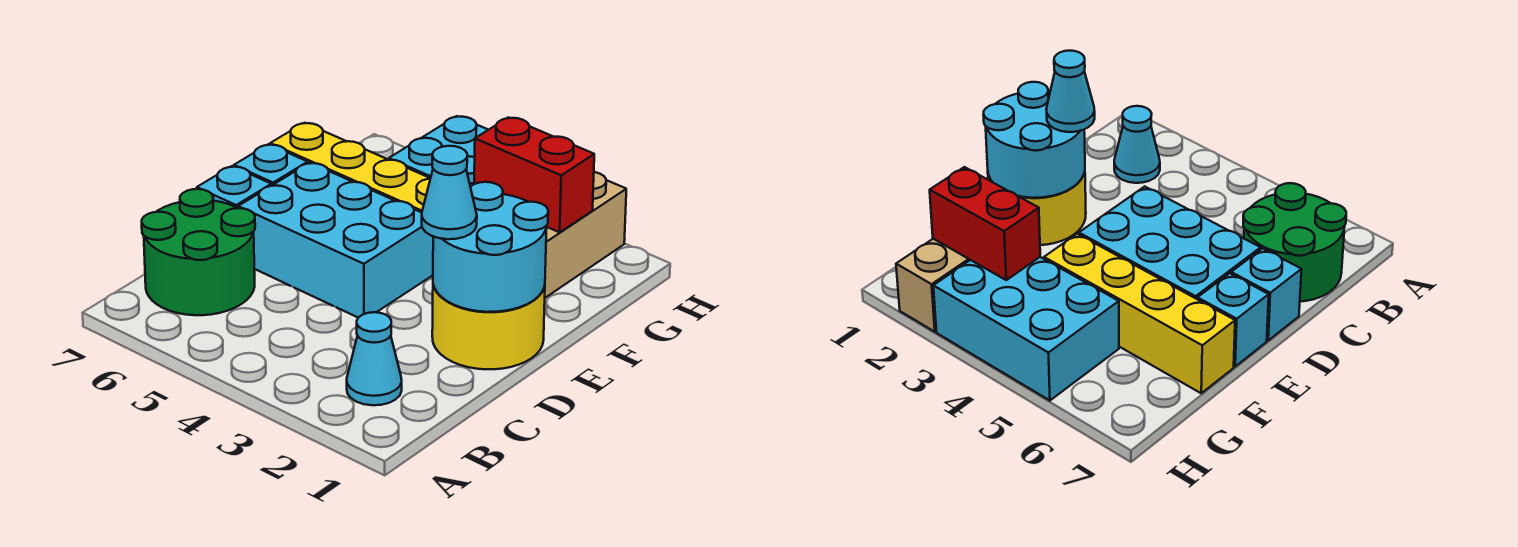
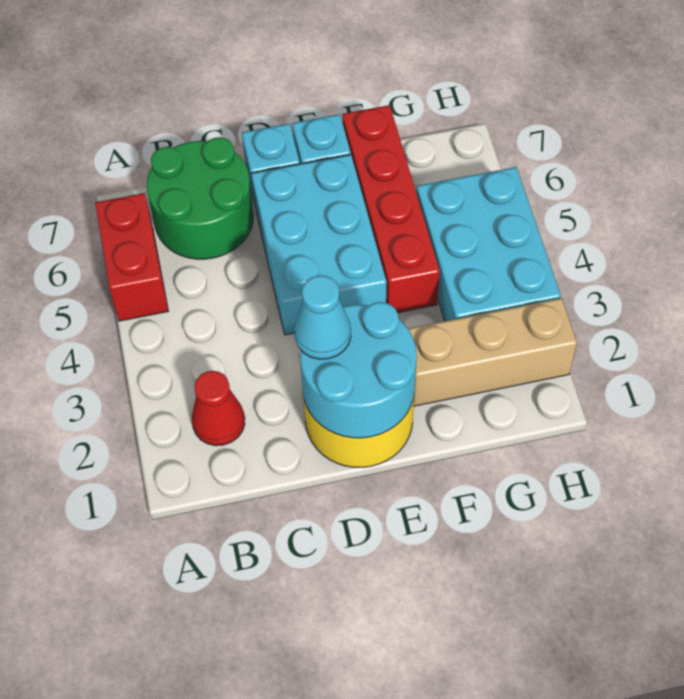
cyan cone B2 level 1 -> red cone B2 level 1
yellow brick F4:F7 level 1 -> red brick F4:F7 level 1
red brick G2:G3 level 2 -> red brick A5:A6 level 1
§ §
→ Problem details
Give the data above again exactly. Leave the pictures out.

→ Answer for the task
cyan cone B2 level 1 -> red cone B2 level 1
yellow brick F4:F7 level 1 -> red brick F4:F7 level 1
red brick G2:G3 level 2 -> red brick A5:A6 level 1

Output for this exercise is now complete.